▶ [Aufgabenstellung]: Wiederholen Sie sämtliche Zeilen der folgenden Auflistung unverändert und ohne die Bilder.
------------------------
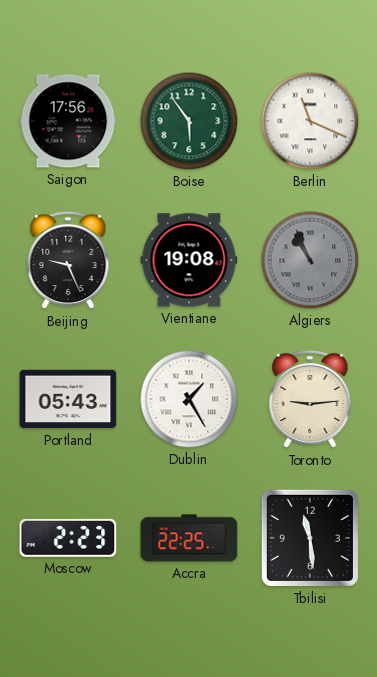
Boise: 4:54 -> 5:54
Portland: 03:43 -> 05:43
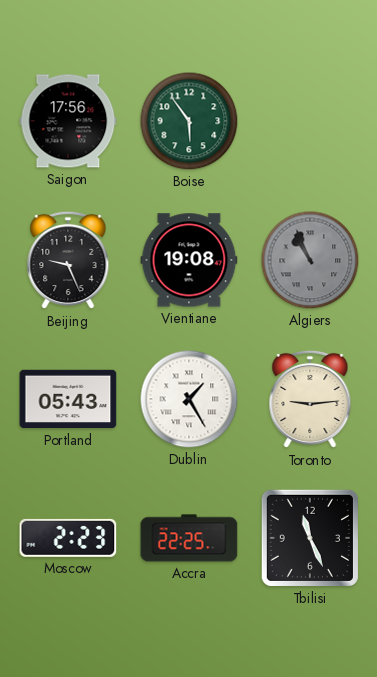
Berlin: 11:19 -> none
Tbilisi: 11:29 -> 11:26
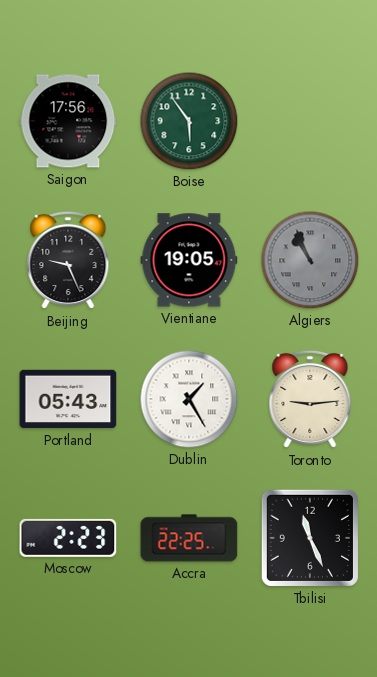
Vientiane: 19:08 -> 19:05
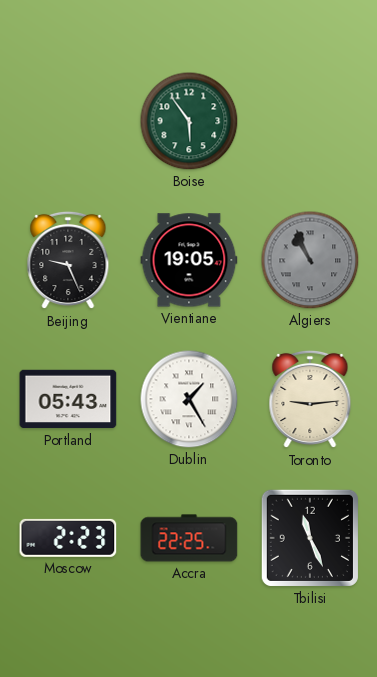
Saigon: 17:56 -> none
------------------------
▶ [Antwort zur Aufgabe]:
Boise: 4:54 -> 5:54
Portland: 03:43 -> 05:43
Berlin: 11:19 -> none
Tbilisi: 11:29 -> 11:26
Vientiane: 19:08 -> 19:05
Saigon: 17:56 -> none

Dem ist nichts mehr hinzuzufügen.